▶ **Your task**: Within this material, find every line where the string "pink" appears, and copy it out.

▶ **Given entries**:
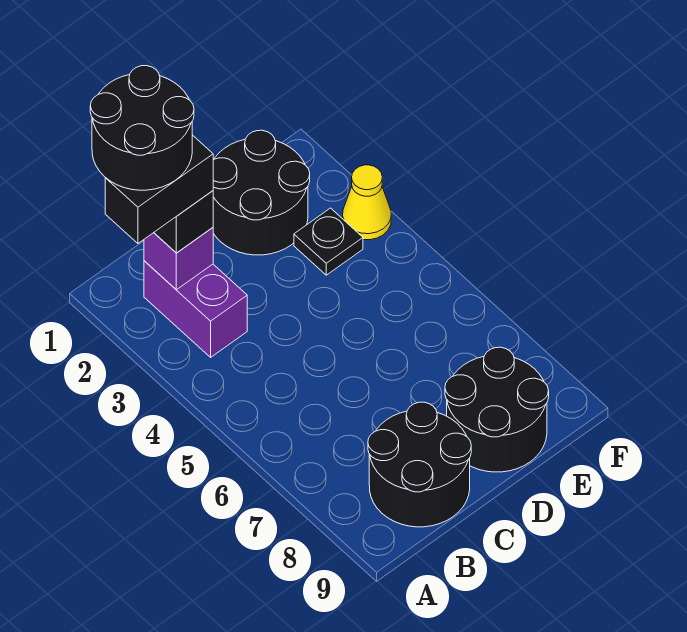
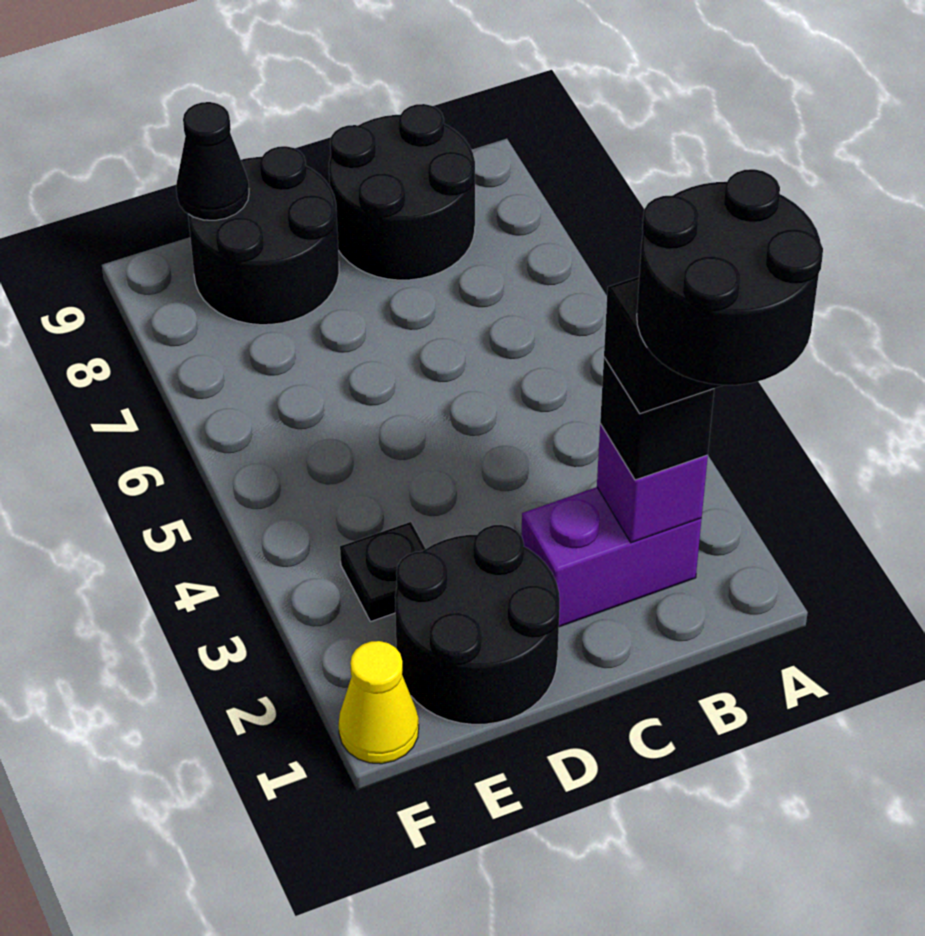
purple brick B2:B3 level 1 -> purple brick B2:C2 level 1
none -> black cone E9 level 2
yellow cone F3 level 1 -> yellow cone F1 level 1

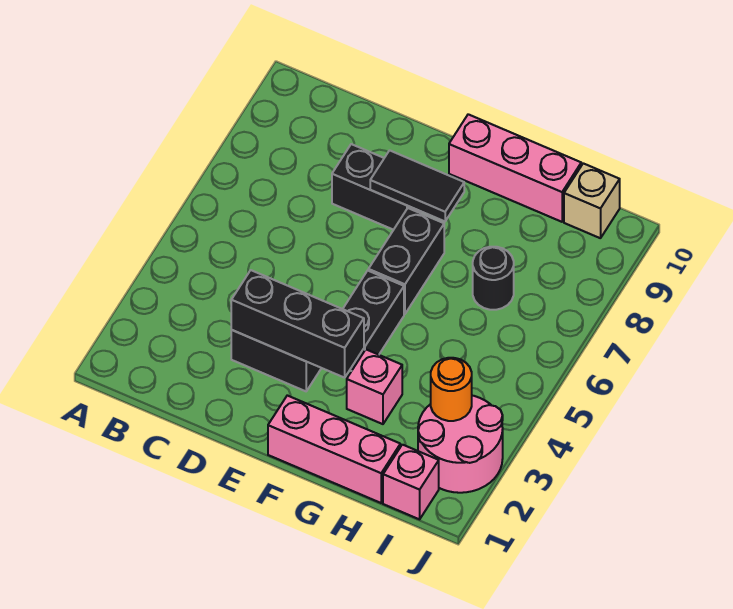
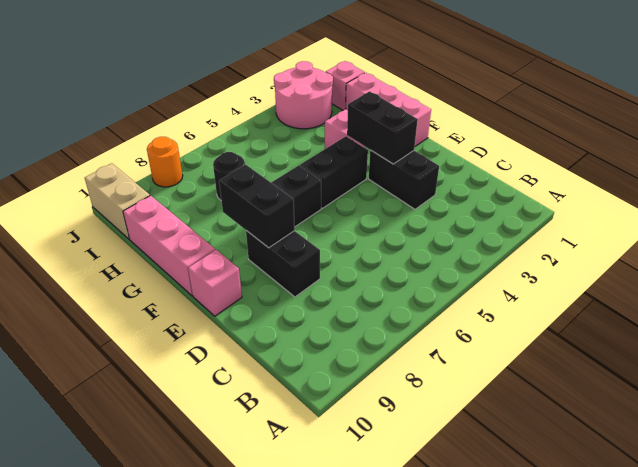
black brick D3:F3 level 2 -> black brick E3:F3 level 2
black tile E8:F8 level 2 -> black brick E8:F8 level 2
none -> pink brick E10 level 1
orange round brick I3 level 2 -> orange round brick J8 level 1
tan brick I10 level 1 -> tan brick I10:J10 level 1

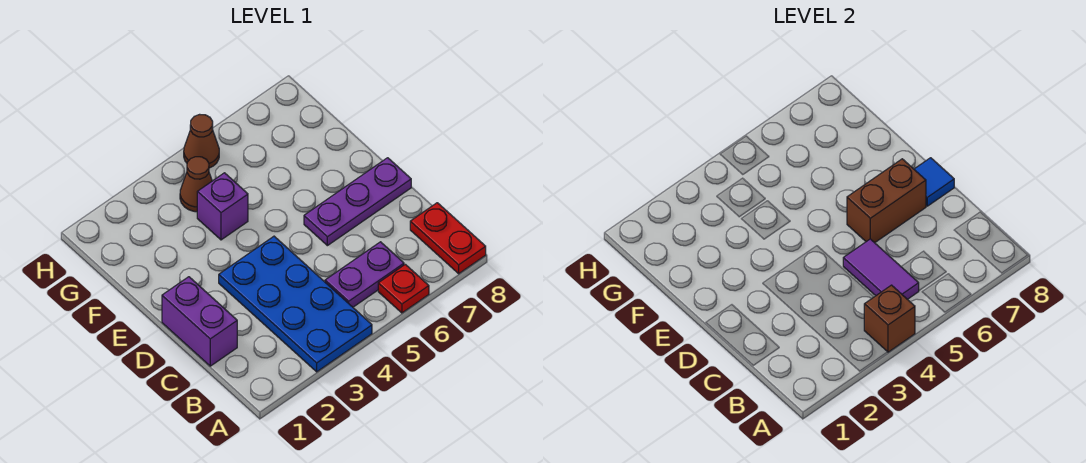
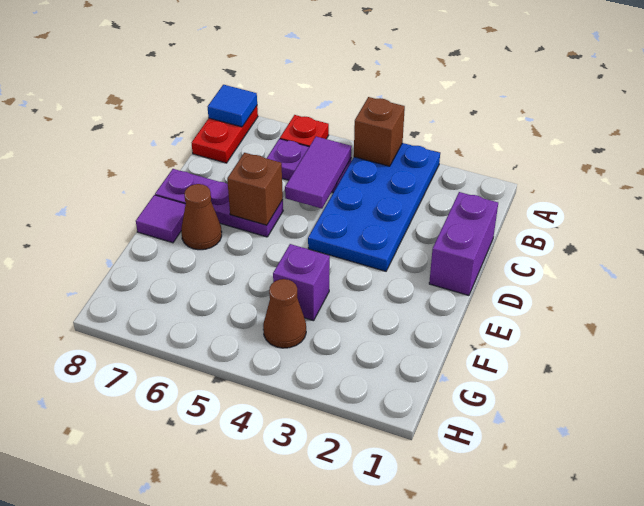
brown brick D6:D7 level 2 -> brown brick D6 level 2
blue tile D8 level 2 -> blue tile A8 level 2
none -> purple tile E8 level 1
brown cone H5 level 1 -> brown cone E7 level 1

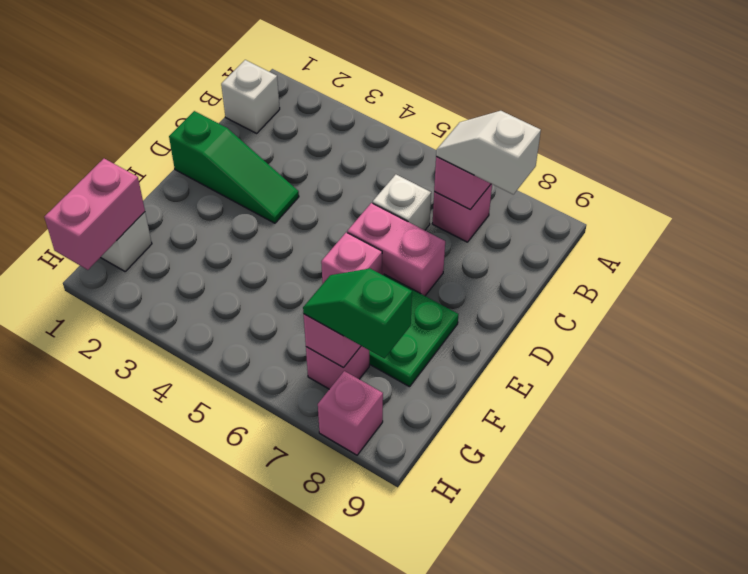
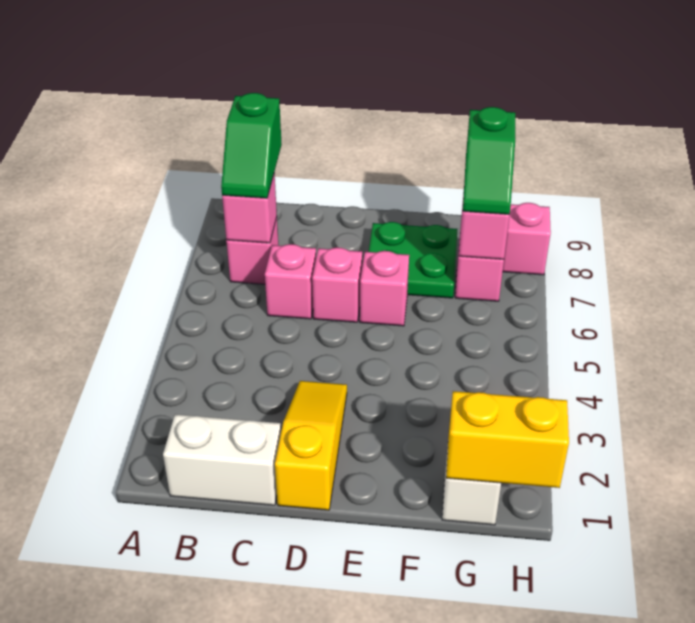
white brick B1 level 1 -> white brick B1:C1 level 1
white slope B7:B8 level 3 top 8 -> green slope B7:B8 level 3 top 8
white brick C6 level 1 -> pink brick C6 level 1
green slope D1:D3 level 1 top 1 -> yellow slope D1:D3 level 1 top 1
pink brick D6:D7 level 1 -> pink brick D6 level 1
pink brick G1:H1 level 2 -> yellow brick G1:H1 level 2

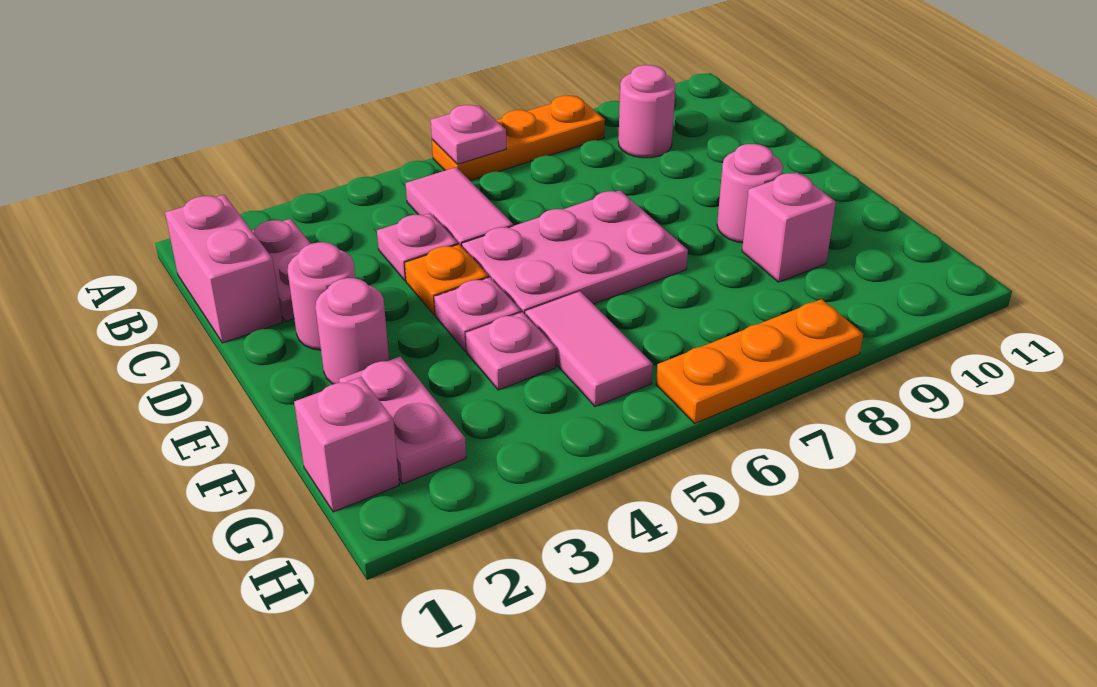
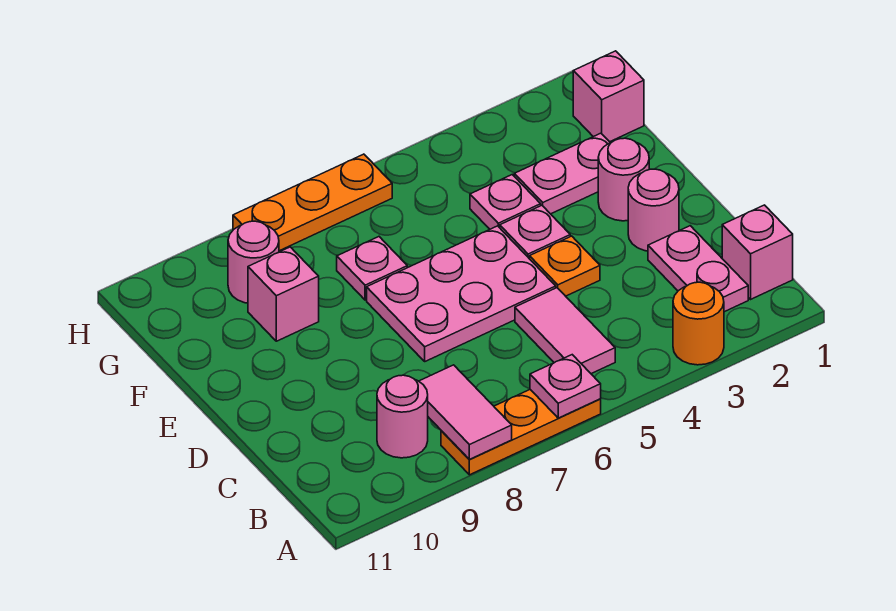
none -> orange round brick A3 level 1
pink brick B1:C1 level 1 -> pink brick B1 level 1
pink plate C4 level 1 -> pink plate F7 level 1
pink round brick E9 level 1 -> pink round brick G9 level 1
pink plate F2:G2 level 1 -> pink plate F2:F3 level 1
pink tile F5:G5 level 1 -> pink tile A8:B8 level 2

▶ **Written solution**:
none -> pink brick E10 level 1
white brick C6 level 1 -> pink brick C6 level 1
pink brick D6:D7 level 1 -> pink brick D6 level 1
pink brick G1:H1 level 2 -> yellow brick G1:H1 level 2
pink brick B1:C1 level 1 -> pink brick B1 level 1
pink plate C4 level 1 -> pink plate F7 level 1
pink round brick E9 level 1 -> pink round brick G9 level 1
pink plate F2:G2 level 1 -> pink plate F2:F3 level 1
pink tile F5:G5 level 1 -> pink tile A8:B8 level 2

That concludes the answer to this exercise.